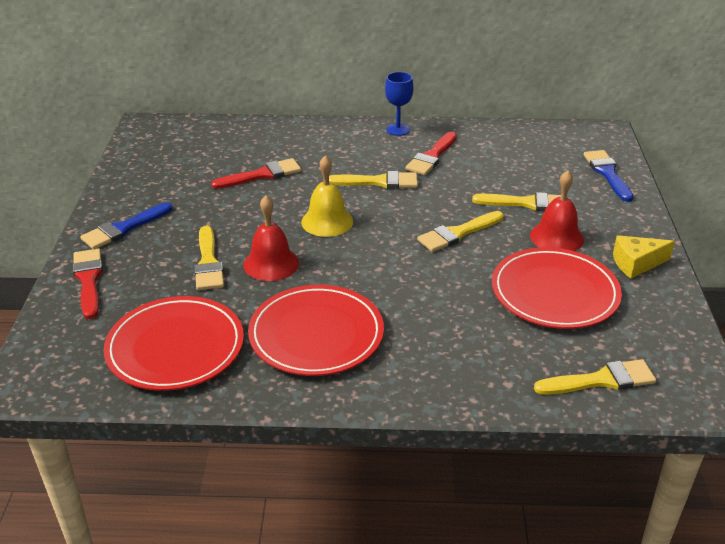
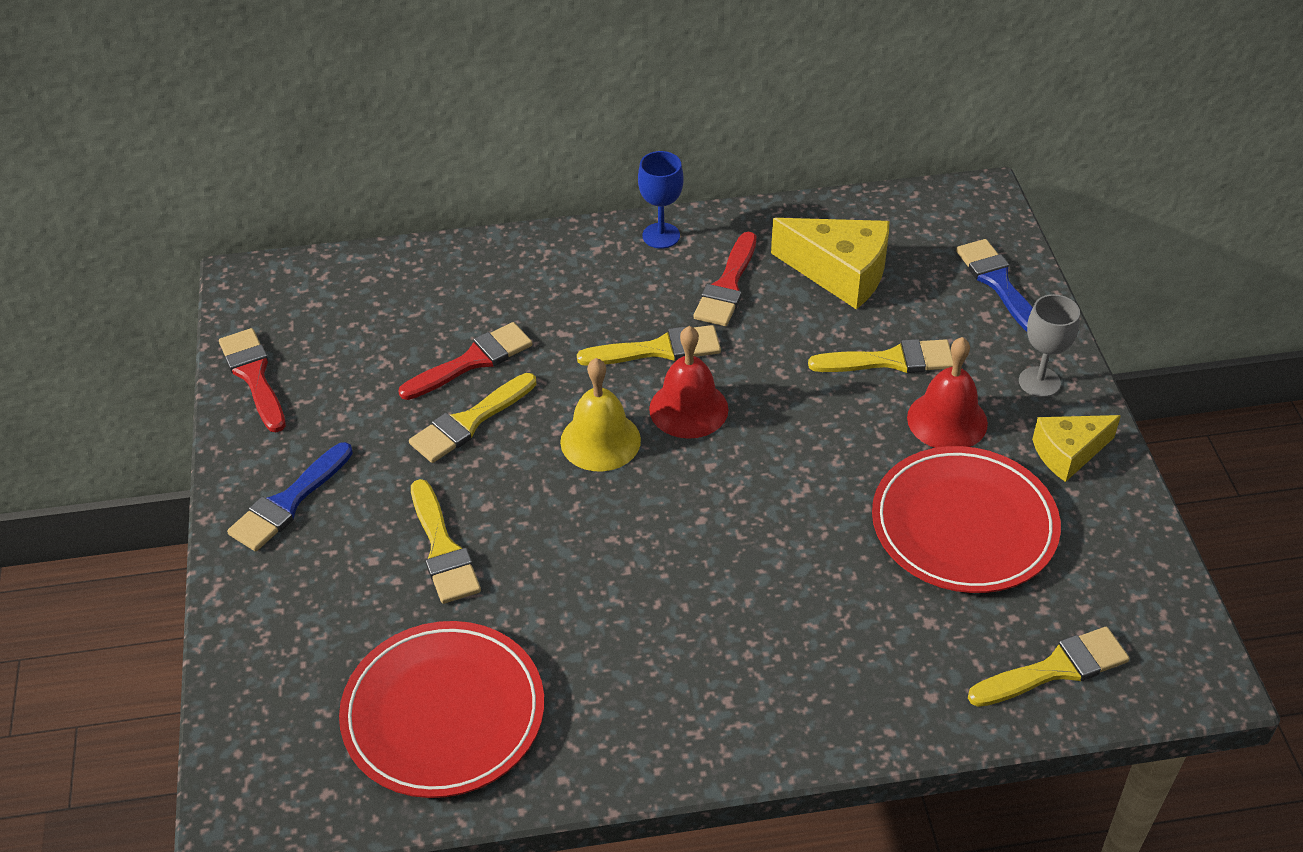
camera: 10 degrees left, 10 degrees up
red brush [73,249,103,319] -> red brush moved to [219,328,286,432]
red bell [243,196,299,281] -> red bell moved to [649,326,729,439]
red plate [248,285,384,376] -> none
yellow brush [417,211,504,252] -> yellow brush moved to [409,373,536,463]
none -> yellow cheese [771,218,889,309]
none -> grey goblet [1019,294,1080,397]

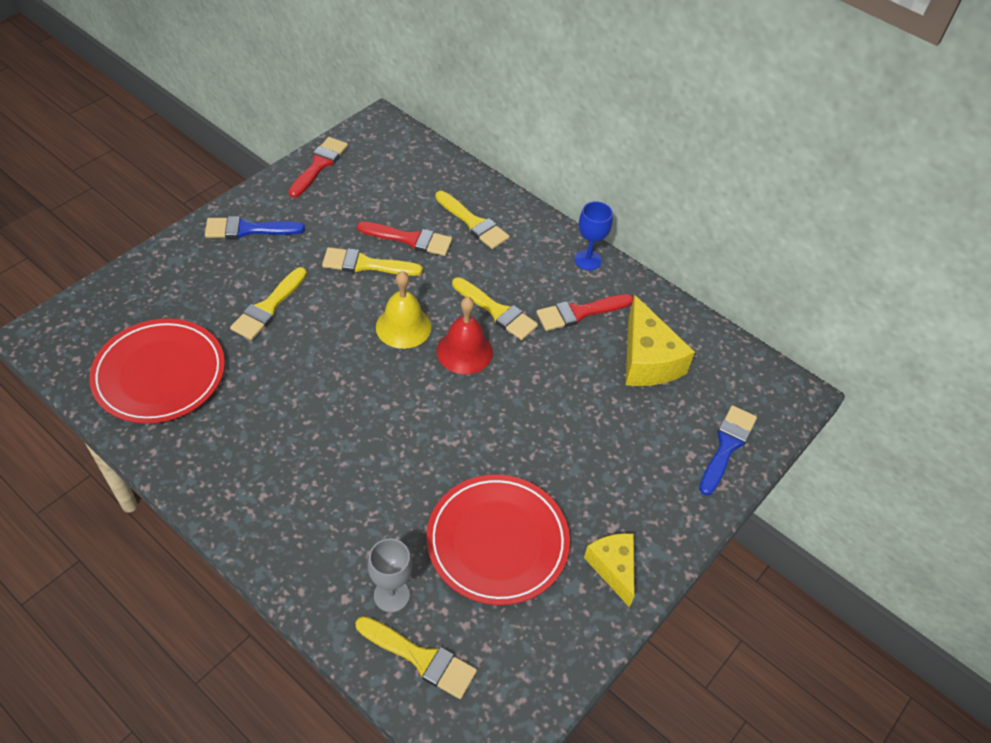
camera: 45 degrees right, 5 degrees up
yellow brush [808,339,953,373] -> yellow brush moved to [435,191,510,249]
red bell [907,337,988,448] -> none
grey goblet [1019,294,1080,397] -> grey goblet moved to [368,539,412,612]
yellow cheese [1032,415,1121,482] -> yellow cheese turned 45 degrees clockwise [584,533,634,608]

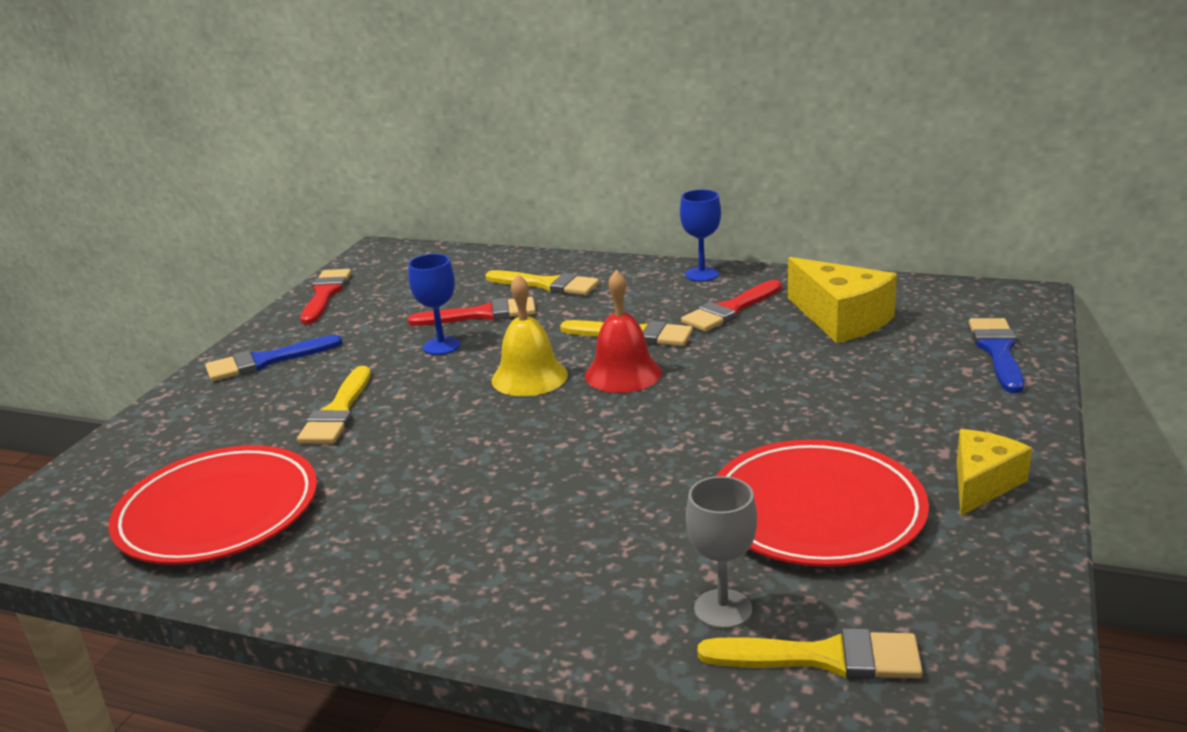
camera: 15 degrees left, 25 degrees down
yellow brush [322,247,423,276] -> blue goblet [408,254,461,355]
yellow cheese [584,533,634,608] -> yellow cheese turned 75 degrees clockwise [957,429,1032,516]

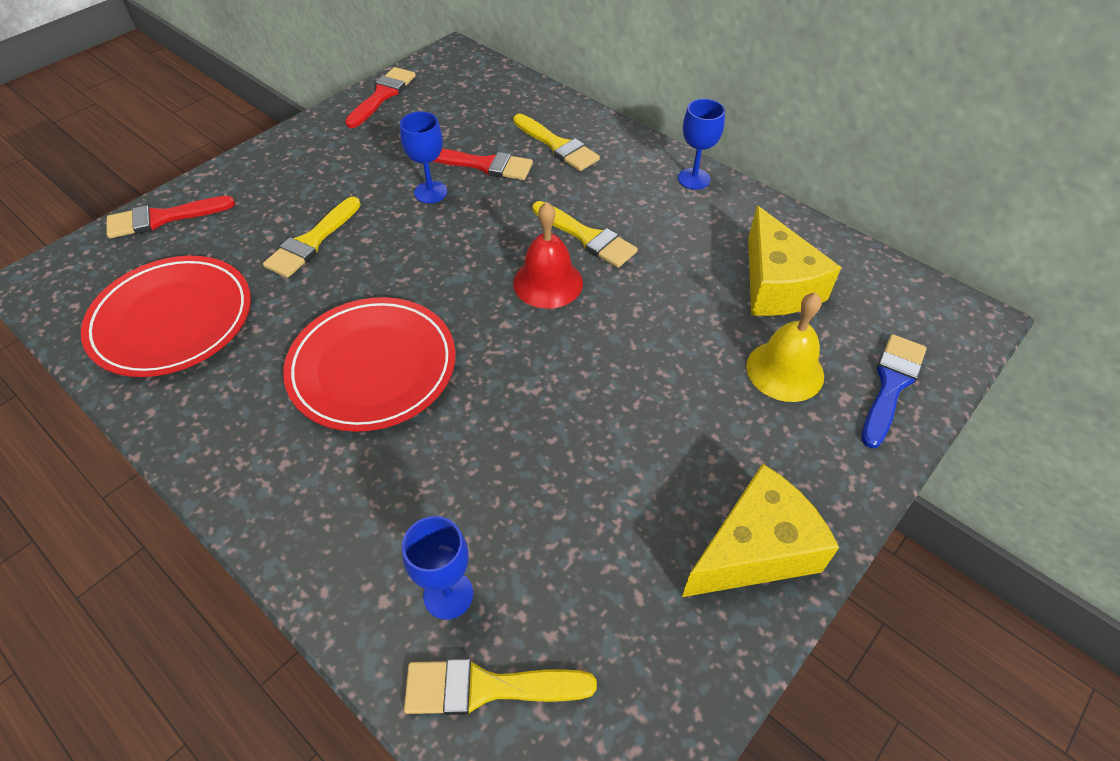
camera: 20 degrees right, 25 degrees up
blue brush [205,335,343,381] -> none
yellow bell [492,274,568,396] -> yellow bell moved to [746,292,824,402]
red brush [681,280,782,332] -> red brush moved to [107,196,235,238]
grey goblet [686,476,757,629] -> blue goblet [402,516,473,620]
yellow brush [698,628,923,680] -> yellow brush turned 150 degrees clockwise [404,659,597,715]
red plate [716,439,929,567] -> red plate moved to [283,297,456,432]
yellow cheese [957,429,1032,516] -> yellow cheese [682,464,839,597], size x1.55

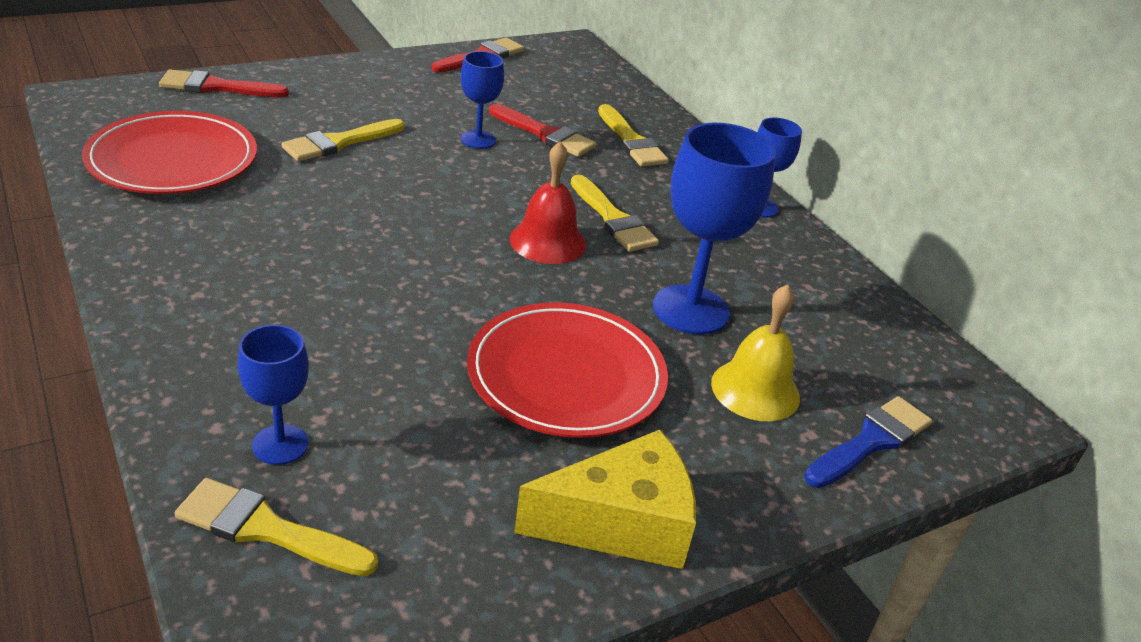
camera: 15 degrees right, 15 degrees down
red plate [283,297,456,432] -> red plate moved to [467,302,668,438]
yellow cheese [748,206,841,316] -> none
none -> blue goblet [653,123,776,335]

*-*-*

▶ _EXERCISE PROMPT_: Now transcribe the lines above exactly, starting at the line containing "none -> yellow cheese [771,218,889,309]" and ending at the line containing "red brush [681,280,782,332]", both lines included, pictures excluded.

▶ _EXPECTED ANSWER_:
none -> yellow cheese [771,218,889,309]
none -> grey goblet [1019,294,1080,397]

camera: 45 degrees right, 5 degrees up
yellow brush [808,339,953,373] -> yellow brush moved to [435,191,510,249]
red bell [907,337,988,448] -> none
grey goblet [1019,294,1080,397] -> grey goblet moved to [368,539,412,612]
yellow cheese [1032,415,1121,482] -> yellow cheese turned 45 degrees clockwise [584,533,634,608]

camera: 15 degrees left, 25 degrees down
yellow brush [322,247,423,276] -> blue goblet [408,254,461,355]
yellow cheese [584,533,634,608] -> yellow cheese turned 75 degrees clockwise [957,429,1032,516]

camera: 20 degrees right, 25 degrees up
blue brush [205,335,343,381] -> none
yellow bell [492,274,568,396] -> yellow bell moved to [746,292,824,402]
red brush [681,280,782,332] -> red brush moved to [107,196,235,238]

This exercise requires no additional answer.